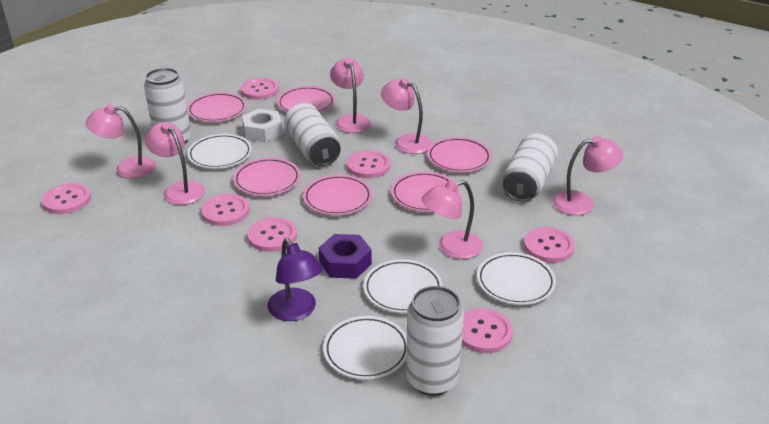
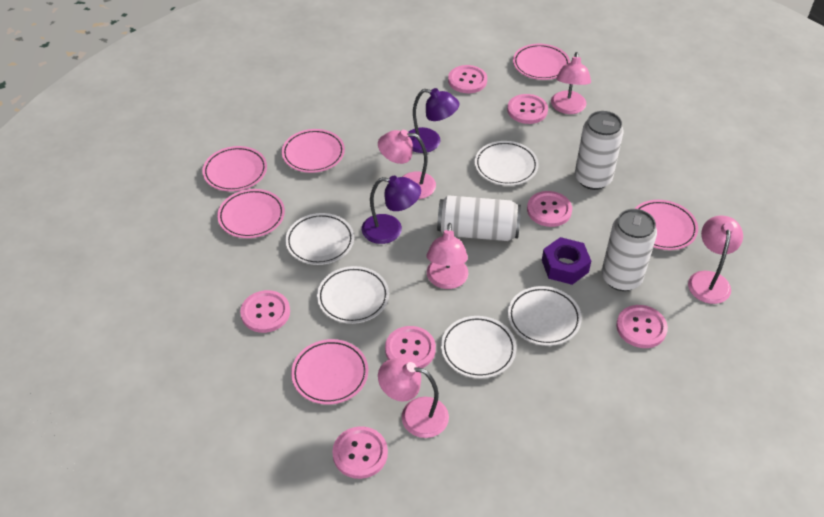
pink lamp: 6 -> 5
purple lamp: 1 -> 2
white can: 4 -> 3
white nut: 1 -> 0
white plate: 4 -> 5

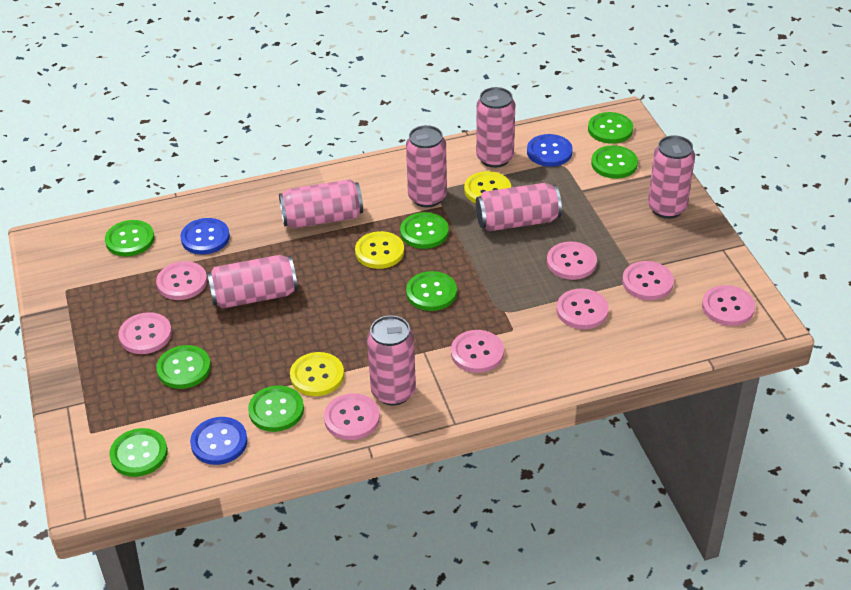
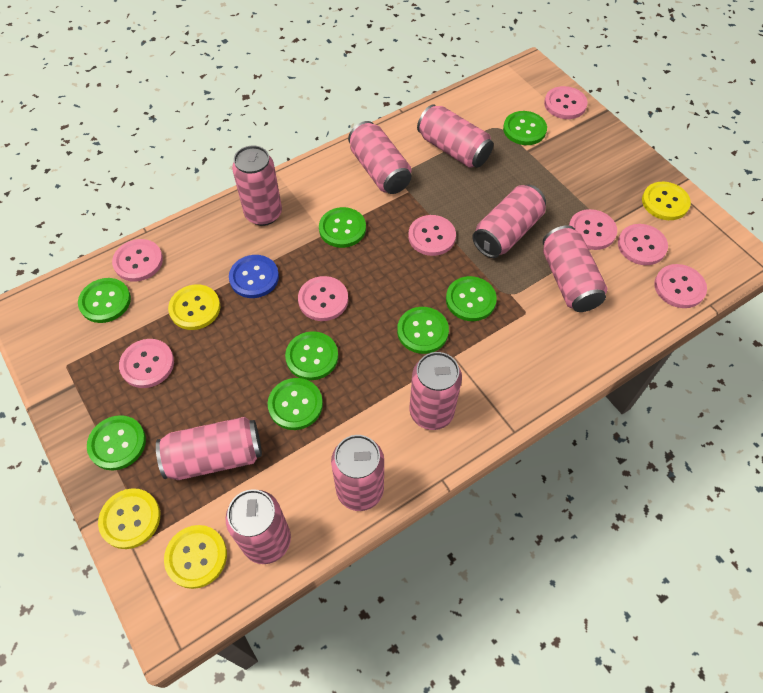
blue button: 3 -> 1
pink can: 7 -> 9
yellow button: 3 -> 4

......

● YOUR INSTRUCTIONS
Exact copy, no pictures: please print the data above once more.

● ANSWER TO THE PROBLEM
pink lamp: 6 -> 5
purple lamp: 1 -> 2
white can: 4 -> 3
white nut: 1 -> 0
white plate: 4 -> 5

blue button: 3 -> 1
pink can: 7 -> 9
yellow button: 3 -> 4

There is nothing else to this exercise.